GIVEN PROBLEM ▸ Copy the material word for word, from its first line up to and including the line with "gray cross: moved 1 px right, 2 px up".

## BEGIN EXERCISE MATERIAL

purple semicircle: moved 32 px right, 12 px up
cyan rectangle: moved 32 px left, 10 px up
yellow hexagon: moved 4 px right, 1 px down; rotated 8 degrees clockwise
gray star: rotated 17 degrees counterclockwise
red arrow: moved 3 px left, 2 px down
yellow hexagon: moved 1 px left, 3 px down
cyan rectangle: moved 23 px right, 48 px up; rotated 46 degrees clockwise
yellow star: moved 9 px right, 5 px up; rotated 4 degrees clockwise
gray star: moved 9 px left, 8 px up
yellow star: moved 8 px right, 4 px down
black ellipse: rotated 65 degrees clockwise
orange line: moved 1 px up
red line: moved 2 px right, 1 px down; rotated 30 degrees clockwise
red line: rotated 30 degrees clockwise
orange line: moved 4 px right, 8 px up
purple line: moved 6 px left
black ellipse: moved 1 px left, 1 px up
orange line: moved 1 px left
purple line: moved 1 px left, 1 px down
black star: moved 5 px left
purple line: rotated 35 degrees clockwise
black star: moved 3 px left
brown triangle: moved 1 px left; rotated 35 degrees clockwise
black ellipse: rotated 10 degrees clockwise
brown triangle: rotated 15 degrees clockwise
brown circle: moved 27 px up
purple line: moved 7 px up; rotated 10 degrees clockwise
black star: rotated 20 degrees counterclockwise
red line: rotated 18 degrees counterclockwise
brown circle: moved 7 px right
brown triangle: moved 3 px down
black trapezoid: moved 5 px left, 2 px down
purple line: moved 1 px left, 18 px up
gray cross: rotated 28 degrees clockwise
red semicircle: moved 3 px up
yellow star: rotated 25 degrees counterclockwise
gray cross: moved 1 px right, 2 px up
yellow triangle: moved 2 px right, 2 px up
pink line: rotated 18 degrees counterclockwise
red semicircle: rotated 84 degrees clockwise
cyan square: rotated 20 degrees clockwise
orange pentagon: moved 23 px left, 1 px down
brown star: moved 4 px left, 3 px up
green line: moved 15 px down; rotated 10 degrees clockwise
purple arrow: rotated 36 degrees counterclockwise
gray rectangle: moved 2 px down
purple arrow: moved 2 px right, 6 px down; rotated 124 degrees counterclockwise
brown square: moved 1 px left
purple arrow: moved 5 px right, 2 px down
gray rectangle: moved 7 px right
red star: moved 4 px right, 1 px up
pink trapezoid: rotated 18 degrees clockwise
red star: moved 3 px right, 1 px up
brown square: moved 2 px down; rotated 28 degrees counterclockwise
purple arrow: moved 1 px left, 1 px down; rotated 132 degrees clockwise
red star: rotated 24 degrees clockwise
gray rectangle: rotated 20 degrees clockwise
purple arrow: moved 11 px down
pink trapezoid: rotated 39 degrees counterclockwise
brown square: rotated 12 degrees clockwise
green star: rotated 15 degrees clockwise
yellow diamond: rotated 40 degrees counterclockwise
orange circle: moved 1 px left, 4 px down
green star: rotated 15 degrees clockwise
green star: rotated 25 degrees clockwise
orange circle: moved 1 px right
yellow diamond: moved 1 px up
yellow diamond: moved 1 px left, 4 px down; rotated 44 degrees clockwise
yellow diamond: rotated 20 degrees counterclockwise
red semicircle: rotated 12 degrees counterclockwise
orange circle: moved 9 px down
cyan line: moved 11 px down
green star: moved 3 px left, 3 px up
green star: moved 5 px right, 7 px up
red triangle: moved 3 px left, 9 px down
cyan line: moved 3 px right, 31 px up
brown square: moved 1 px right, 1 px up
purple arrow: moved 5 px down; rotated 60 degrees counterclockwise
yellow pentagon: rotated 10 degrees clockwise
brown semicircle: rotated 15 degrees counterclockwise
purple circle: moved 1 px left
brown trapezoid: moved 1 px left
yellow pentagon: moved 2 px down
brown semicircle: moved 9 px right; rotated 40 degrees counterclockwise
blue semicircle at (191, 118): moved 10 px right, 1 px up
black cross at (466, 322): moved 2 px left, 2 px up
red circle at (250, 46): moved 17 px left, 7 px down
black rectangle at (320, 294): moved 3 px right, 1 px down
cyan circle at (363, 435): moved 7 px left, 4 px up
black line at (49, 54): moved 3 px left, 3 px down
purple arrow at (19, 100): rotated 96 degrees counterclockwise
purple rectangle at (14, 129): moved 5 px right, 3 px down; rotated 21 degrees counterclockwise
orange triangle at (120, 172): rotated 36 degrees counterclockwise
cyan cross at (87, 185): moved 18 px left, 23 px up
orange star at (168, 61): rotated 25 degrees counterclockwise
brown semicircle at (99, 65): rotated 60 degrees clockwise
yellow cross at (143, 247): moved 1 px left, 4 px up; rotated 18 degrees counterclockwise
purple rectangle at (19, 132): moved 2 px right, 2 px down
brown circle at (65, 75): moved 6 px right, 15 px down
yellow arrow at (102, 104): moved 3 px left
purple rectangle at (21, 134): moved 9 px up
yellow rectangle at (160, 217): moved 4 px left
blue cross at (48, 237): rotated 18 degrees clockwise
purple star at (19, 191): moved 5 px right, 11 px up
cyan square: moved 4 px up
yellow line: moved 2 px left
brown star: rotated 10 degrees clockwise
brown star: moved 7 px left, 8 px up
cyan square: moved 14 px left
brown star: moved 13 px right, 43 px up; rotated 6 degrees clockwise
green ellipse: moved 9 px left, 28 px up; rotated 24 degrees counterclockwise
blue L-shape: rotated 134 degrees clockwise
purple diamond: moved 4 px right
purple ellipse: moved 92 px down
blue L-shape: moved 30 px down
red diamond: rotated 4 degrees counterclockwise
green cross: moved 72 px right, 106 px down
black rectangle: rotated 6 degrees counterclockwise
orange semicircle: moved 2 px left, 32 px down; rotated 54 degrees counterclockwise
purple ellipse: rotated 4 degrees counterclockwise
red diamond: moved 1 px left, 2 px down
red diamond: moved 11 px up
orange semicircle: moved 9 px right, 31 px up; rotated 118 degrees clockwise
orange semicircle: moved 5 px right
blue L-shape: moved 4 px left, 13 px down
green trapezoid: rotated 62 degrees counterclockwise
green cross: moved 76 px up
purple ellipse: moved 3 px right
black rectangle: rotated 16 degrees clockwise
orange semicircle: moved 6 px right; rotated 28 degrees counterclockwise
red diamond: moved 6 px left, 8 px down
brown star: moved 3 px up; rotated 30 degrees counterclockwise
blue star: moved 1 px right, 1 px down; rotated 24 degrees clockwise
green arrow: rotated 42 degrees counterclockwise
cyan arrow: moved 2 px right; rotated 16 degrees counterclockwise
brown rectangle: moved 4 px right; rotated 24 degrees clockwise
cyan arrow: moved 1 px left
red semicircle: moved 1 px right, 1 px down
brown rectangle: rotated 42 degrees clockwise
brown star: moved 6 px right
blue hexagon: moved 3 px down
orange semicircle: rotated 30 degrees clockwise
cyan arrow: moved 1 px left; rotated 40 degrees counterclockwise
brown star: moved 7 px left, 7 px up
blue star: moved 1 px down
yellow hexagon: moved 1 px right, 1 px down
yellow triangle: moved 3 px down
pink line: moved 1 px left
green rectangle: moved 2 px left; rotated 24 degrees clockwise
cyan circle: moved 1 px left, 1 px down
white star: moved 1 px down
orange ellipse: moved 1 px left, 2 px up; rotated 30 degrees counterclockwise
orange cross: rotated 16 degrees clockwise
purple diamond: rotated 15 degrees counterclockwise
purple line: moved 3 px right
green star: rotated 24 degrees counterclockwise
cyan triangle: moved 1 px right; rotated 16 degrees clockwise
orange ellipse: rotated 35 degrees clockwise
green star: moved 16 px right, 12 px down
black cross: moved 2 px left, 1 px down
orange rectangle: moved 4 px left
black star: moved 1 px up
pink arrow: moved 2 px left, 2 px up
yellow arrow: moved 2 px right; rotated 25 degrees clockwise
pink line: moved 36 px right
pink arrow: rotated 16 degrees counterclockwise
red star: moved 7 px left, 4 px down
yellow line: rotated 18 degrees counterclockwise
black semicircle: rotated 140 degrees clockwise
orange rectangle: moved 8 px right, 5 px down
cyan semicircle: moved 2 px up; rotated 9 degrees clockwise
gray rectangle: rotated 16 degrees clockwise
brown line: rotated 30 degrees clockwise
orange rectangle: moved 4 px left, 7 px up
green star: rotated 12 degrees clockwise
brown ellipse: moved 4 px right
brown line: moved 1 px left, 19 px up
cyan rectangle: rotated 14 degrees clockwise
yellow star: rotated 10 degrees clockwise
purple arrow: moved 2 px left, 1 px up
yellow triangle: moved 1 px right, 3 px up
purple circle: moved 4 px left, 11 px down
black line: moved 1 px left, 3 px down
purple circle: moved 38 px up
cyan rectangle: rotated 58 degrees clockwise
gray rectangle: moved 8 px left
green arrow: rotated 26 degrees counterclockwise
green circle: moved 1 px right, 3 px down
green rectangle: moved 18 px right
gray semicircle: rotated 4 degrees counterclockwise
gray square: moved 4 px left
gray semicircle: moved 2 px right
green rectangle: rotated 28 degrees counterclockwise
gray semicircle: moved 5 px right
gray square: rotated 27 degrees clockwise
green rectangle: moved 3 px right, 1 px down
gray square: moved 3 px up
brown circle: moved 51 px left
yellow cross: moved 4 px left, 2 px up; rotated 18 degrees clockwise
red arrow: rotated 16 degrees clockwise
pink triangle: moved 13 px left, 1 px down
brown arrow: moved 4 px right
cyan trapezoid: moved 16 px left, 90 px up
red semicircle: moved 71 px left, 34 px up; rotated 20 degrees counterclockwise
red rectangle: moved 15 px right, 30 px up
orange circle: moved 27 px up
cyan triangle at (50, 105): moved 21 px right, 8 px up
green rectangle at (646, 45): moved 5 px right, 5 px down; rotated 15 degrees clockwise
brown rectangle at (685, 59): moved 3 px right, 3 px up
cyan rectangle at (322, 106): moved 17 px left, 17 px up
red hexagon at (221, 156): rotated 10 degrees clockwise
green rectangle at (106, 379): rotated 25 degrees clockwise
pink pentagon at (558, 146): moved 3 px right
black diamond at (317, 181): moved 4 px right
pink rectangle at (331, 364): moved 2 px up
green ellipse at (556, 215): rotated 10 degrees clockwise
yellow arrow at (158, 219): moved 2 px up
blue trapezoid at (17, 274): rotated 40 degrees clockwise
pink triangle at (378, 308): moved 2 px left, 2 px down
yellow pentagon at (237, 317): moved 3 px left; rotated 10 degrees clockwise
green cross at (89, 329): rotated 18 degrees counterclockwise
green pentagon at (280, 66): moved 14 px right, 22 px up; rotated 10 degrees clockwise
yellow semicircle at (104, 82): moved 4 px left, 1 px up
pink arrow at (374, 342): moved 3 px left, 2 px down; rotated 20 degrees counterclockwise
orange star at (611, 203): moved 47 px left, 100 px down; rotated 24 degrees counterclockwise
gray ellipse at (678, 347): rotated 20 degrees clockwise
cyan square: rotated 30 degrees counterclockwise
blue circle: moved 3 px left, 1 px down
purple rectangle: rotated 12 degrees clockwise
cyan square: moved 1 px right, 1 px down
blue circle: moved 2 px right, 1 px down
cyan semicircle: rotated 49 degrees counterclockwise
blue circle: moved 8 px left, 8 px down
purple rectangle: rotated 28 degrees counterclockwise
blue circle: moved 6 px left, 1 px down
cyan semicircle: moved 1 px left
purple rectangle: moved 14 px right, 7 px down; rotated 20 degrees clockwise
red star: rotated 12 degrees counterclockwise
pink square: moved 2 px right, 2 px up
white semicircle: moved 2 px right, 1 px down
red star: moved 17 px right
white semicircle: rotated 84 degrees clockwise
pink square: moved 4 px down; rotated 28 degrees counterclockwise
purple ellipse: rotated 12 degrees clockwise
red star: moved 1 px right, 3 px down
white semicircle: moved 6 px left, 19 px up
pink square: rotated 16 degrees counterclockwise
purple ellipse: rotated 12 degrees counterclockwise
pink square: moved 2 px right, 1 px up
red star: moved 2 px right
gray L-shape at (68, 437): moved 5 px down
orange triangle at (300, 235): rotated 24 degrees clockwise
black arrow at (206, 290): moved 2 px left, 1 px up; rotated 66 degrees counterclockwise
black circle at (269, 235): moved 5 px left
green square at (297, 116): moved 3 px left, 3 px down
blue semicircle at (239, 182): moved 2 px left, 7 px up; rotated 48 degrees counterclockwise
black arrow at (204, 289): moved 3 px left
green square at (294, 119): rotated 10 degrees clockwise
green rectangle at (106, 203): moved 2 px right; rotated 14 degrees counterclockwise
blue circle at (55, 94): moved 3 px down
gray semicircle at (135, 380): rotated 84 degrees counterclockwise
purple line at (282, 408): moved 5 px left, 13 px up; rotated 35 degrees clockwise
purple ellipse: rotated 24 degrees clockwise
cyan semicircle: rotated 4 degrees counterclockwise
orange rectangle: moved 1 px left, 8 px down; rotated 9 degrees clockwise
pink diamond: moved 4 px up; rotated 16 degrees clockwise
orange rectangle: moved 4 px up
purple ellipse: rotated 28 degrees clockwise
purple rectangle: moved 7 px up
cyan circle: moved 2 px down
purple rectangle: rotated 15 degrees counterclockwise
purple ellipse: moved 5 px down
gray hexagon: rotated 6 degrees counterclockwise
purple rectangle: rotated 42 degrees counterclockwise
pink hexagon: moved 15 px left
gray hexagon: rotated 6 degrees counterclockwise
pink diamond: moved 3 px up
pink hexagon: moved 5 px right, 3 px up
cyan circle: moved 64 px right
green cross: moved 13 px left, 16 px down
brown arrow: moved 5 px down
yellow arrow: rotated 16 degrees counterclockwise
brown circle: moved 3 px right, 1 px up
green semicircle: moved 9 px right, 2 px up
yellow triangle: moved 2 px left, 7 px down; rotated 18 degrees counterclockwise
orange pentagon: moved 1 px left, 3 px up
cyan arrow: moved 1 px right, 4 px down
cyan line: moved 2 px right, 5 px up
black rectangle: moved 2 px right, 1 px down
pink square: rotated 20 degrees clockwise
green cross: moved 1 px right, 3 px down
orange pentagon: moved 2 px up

## END EXERCISE MATERIAL

REPLY TO THE TASK ▸
purple semicircle: moved 32 px right, 12 px up
cyan rectangle: moved 32 px left, 10 px up
yellow hexagon: moved 4 px right, 1 px down; rotated 8 degrees clockwise
gray star: rotated 17 degrees counterclockwise
red arrow: moved 3 px left, 2 px down
yellow hexagon: moved 1 px left, 3 px down
cyan rectangle: moved 23 px right, 48 px up; rotated 46 degrees clockwise
yellow star: moved 9 px right, 5 px up; rotated 4 degrees clockwise
gray star: moved 9 px left, 8 px up
yellow star: moved 8 px right, 4 px down
black ellipse: rotated 65 degrees clockwise
orange line: moved 1 px up
red line: moved 2 px right, 1 px down; rotated 30 degrees clockwise
red line: rotated 30 degrees clockwise
orange line: moved 4 px right, 8 px up
purple line: moved 6 px left
black ellipse: moved 1 px left, 1 px up
orange line: moved 1 px left
purple line: moved 1 px left, 1 px down
black star: moved 5 px left
purple line: rotated 35 degrees clockwise
black star: moved 3 px left
brown triangle: moved 1 px left; rotated 35 degrees clockwise
black ellipse: rotated 10 degrees clockwise
brown triangle: rotated 15 degrees clockwise
brown circle: moved 27 px up
purple line: moved 7 px up; rotated 10 degrees clockwise
black star: rotated 20 degrees counterclockwise
red line: rotated 18 degrees counterclockwise
brown circle: moved 7 px right
brown triangle: moved 3 px down
black trapezoid: moved 5 px left, 2 px down
purple line: moved 1 px left, 18 px up
gray cross: rotated 28 degrees clockwise
red semicircle: moved 3 px up
yellow star: rotated 25 degrees counterclockwise
gray cross: moved 1 px right, 2 px up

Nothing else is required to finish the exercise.